◆ Exercise goal:
Quote the lines below from the first one through the line containing "Lena: 21:21 -> 21:17", keeping each unchanged.

## Begin

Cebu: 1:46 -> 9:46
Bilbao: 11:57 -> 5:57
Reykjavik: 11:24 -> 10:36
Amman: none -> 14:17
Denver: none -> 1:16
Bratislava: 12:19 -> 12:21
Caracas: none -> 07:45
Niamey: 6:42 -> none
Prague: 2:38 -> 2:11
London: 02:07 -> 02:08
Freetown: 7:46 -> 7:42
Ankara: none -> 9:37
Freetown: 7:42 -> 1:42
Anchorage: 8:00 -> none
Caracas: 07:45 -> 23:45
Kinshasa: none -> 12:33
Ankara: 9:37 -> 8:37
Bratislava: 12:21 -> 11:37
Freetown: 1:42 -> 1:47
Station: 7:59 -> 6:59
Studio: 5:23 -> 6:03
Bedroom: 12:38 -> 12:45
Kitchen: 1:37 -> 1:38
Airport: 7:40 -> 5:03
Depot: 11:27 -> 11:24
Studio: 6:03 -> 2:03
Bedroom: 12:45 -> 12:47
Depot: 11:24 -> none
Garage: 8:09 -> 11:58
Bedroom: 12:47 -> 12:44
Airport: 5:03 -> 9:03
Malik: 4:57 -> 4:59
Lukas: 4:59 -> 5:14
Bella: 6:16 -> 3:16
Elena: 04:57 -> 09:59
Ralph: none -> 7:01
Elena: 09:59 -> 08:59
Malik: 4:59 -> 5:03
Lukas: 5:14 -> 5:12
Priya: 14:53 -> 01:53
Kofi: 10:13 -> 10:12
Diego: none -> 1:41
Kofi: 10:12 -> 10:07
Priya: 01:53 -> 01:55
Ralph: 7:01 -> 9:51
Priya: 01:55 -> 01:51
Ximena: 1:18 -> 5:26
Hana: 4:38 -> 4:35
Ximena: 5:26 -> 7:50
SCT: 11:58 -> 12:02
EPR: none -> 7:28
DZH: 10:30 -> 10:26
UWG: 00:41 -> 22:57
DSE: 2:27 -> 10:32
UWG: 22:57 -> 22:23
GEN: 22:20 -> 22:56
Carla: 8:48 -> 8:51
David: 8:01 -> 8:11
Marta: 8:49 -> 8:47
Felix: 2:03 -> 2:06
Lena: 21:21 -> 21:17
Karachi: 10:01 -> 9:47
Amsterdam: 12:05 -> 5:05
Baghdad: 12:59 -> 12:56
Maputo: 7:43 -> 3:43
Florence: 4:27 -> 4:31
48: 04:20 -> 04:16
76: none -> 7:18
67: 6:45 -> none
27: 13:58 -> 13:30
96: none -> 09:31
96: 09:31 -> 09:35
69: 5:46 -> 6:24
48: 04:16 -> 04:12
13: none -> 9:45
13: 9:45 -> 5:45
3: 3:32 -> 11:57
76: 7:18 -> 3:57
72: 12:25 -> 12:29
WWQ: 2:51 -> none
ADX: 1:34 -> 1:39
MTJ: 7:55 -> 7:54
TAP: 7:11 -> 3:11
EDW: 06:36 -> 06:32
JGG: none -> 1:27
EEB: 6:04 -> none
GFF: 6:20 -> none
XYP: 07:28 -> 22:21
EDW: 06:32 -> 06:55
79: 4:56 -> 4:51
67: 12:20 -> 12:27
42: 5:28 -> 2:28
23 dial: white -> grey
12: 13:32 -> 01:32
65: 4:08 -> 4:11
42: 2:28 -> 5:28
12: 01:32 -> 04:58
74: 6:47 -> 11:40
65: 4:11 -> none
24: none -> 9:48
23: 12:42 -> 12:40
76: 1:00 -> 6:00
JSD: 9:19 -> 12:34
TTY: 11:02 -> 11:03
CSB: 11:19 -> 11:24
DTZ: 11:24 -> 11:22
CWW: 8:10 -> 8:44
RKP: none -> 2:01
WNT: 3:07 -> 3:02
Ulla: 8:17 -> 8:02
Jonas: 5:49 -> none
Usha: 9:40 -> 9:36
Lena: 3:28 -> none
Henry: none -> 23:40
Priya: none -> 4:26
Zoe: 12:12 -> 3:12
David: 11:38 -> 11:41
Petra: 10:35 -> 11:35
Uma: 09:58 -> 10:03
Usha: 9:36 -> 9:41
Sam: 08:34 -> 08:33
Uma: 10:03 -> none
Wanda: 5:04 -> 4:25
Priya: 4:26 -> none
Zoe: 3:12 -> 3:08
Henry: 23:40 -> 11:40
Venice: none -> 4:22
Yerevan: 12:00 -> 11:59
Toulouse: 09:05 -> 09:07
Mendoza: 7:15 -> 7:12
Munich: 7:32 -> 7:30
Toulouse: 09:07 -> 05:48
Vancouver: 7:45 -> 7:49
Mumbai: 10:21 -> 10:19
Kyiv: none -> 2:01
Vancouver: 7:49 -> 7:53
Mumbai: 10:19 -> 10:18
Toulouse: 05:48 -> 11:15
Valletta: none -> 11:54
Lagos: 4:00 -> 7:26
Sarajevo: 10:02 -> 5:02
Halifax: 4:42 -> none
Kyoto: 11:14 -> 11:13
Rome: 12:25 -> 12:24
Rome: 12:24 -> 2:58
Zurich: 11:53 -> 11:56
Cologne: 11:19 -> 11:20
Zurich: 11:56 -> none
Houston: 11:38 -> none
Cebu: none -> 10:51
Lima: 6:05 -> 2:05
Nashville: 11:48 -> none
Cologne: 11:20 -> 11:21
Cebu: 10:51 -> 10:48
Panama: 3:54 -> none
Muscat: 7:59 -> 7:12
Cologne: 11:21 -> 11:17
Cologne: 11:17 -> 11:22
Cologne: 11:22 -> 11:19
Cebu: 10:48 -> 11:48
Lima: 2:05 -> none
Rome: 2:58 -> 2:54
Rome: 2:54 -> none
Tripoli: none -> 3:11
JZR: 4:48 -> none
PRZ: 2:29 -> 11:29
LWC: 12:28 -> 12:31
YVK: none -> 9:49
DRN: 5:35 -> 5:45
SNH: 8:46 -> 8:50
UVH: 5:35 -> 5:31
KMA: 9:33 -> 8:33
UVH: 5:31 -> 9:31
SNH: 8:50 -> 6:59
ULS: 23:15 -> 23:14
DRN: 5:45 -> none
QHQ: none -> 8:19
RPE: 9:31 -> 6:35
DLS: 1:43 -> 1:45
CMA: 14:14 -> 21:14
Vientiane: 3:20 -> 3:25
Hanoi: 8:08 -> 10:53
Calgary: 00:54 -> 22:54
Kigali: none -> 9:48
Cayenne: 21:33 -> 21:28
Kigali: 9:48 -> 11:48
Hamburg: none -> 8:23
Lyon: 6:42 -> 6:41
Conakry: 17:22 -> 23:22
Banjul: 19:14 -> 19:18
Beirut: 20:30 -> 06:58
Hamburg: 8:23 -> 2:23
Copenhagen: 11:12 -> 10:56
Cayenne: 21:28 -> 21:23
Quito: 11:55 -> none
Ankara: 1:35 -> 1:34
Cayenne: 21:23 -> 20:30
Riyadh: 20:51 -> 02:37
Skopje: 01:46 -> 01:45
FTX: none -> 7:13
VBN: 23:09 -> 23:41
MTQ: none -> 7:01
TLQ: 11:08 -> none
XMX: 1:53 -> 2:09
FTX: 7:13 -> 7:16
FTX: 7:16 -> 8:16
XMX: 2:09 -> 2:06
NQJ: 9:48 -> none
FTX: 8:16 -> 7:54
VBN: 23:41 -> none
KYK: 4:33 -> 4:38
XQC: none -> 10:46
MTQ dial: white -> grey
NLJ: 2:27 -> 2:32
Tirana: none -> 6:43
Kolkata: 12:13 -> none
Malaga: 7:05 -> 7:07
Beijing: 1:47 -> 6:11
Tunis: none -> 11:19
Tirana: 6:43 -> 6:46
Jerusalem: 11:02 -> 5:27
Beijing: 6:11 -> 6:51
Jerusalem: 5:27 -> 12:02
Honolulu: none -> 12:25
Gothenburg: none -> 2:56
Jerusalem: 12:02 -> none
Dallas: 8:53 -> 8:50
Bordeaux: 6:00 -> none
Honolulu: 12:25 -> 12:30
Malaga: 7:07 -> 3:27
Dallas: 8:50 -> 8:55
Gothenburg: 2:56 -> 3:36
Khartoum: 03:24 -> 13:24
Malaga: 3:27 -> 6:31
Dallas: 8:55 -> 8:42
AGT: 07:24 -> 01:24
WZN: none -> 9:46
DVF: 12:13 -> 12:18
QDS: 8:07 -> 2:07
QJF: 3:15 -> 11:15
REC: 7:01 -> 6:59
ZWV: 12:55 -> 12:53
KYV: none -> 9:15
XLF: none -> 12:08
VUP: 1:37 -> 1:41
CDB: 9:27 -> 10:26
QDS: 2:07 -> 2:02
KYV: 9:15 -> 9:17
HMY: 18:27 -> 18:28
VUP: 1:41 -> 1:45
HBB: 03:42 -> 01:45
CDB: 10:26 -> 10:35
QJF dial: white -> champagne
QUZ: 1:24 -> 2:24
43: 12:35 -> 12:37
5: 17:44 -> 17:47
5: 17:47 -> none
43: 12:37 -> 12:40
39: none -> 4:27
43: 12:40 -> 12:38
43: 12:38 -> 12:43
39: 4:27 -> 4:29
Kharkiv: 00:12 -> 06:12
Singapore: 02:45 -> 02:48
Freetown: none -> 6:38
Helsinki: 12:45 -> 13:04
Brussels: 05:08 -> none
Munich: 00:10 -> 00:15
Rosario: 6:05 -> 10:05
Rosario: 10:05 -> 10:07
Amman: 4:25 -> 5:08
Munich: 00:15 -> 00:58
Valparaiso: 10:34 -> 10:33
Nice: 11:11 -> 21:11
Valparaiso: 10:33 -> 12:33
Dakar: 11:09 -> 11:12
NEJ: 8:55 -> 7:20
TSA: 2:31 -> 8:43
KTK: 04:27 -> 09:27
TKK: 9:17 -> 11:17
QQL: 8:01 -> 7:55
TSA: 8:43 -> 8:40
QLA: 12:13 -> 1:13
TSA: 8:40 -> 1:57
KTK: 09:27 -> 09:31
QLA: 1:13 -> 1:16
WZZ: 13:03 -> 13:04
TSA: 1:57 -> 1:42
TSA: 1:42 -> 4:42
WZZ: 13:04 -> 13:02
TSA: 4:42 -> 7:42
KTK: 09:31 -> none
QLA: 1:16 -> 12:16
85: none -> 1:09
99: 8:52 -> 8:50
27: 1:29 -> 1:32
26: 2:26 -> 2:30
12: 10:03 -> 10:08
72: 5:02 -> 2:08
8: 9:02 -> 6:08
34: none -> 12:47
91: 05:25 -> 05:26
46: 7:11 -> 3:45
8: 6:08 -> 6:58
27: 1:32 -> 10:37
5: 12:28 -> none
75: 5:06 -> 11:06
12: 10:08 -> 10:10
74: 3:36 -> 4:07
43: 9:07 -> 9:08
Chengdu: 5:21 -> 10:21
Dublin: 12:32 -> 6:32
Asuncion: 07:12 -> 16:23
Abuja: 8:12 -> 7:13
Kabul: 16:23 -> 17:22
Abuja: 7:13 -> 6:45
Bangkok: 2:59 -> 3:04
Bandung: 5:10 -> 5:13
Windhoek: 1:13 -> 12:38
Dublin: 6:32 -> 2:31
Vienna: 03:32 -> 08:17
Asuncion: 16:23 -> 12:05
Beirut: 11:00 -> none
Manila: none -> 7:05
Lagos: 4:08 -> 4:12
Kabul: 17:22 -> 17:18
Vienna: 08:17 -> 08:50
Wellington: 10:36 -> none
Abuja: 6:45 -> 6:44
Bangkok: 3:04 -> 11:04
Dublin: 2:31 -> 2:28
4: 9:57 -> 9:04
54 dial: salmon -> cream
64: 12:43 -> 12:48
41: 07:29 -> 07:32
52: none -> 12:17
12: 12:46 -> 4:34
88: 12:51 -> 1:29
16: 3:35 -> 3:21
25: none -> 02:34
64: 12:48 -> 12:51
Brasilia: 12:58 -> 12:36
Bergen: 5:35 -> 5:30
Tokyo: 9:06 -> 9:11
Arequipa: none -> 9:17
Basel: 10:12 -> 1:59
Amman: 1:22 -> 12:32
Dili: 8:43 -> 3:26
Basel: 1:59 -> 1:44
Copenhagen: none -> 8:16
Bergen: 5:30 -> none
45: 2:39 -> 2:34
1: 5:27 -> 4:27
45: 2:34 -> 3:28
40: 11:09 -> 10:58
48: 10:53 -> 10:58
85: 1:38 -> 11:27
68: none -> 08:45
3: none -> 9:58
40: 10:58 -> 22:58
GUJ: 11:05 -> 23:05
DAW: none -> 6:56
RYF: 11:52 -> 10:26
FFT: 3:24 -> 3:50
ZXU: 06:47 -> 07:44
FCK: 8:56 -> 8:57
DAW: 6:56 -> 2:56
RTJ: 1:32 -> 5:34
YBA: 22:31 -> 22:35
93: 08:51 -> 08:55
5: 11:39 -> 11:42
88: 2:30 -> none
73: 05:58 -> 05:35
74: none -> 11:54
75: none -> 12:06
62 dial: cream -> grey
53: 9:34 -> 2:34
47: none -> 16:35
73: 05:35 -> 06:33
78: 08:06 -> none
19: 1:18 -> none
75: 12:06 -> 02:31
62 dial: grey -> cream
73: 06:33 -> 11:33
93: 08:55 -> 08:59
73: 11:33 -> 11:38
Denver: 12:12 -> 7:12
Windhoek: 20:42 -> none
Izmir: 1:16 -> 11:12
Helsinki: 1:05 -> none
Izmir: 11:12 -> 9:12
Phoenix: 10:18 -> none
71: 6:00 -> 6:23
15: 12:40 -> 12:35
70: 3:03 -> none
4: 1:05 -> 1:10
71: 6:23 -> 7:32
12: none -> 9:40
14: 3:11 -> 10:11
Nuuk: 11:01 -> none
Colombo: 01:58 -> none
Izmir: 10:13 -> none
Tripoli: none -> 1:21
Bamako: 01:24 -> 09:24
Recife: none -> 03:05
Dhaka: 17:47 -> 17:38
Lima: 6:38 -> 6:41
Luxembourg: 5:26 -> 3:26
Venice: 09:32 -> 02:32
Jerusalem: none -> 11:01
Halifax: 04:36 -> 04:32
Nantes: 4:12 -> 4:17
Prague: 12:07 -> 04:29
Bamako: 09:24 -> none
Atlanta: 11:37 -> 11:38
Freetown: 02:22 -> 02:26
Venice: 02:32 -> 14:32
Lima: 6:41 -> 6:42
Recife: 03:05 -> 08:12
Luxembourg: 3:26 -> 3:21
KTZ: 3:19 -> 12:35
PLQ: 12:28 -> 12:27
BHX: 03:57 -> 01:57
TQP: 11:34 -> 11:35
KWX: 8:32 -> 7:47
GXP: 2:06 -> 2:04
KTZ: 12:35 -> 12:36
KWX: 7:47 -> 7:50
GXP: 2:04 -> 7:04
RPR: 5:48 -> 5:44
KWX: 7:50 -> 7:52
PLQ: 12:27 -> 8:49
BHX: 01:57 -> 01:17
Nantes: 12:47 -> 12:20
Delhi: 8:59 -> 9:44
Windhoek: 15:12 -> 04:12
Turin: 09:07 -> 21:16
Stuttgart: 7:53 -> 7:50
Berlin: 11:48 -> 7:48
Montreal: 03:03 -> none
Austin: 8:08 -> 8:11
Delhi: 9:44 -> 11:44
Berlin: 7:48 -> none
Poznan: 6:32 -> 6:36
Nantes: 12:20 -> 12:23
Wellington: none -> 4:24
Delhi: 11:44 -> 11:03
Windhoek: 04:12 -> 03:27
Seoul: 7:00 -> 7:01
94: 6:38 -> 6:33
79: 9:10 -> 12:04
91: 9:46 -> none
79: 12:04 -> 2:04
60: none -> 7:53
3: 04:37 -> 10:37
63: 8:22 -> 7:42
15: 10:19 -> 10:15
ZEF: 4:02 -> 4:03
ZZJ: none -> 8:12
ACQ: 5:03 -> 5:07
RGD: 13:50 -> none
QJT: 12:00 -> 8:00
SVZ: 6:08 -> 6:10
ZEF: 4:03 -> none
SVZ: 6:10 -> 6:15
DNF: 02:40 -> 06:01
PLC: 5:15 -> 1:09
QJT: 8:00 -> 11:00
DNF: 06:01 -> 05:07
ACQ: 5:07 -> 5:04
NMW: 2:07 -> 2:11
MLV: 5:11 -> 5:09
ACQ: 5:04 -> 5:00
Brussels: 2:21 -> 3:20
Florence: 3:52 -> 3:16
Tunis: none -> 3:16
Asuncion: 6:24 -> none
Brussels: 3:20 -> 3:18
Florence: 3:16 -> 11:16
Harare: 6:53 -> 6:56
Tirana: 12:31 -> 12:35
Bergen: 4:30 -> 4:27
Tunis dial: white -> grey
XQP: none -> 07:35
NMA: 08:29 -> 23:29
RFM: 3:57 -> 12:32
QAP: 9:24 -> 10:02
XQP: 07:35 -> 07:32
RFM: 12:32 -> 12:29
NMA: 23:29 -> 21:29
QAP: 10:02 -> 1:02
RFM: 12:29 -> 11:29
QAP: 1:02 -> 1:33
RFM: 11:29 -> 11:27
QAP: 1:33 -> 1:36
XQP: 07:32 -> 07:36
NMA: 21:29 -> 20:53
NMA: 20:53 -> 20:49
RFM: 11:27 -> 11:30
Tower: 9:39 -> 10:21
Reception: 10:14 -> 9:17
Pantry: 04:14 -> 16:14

## End

◆ Output for this exercise:
Cebu: 1:46 -> 9:46
Bilbao: 11:57 -> 5:57
Reykjavik: 11:24 -> 10:36
Amman: none -> 14:17
Denver: none -> 1:16
Bratislava: 12:19 -> 12:21
Caracas: none -> 07:45
Niamey: 6:42 -> none
Prague: 2:38 -> 2:11
London: 02:07 -> 02:08
Freetown: 7:46 -> 7:42
Ankara: none -> 9:37
Freetown: 7:42 -> 1:42
Anchorage: 8:00 -> none
Caracas: 07:45 -> 23:45
Kinshasa: none -> 12:33
Ankara: 9:37 -> 8:37
Bratislava: 12:21 -> 11:37
Freetown: 1:42 -> 1:47
Station: 7:59 -> 6:59
Studio: 5:23 -> 6:03
Bedroom: 12:38 -> 12:45
Kitchen: 1:37 -> 1:38
Airport: 7:40 -> 5:03
Depot: 11:27 -> 11:24
Studio: 6:03 -> 2:03
Bedroom: 12:45 -> 12:47
Depot: 11:24 -> none
Garage: 8:09 -> 11:58
Bedroom: 12:47 -> 12:44
Airport: 5:03 -> 9:03
Malik: 4:57 -> 4:59
Lukas: 4:59 -> 5:14
Bella: 6:16 -> 3:16
Elena: 04:57 -> 09:59
Ralph: none -> 7:01
Elena: 09:59 -> 08:59
Malik: 4:59 -> 5:03
Lukas: 5:14 -> 5:12
Priya: 14:53 -> 01:53
Kofi: 10:13 -> 10:12
Diego: none -> 1:41
Kofi: 10:12 -> 10:07
Priya: 01:53 -> 01:55
Ralph: 7:01 -> 9:51
Priya: 01:55 -> 01:51
Ximena: 1:18 -> 5:26
Hana: 4:38 -> 4:35
Ximena: 5:26 -> 7:50
SCT: 11:58 -> 12:02
EPR: none -> 7:28
DZH: 10:30 -> 10:26
UWG: 00:41 -> 22:57
DSE: 2:27 -> 10:32
UWG: 22:57 -> 22:23
GEN: 22:20 -> 22:56
Carla: 8:48 -> 8:51
David: 8:01 -> 8:11
Marta: 8:49 -> 8:47
Felix: 2:03 -> 2:06
Lena: 21:21 -> 21:17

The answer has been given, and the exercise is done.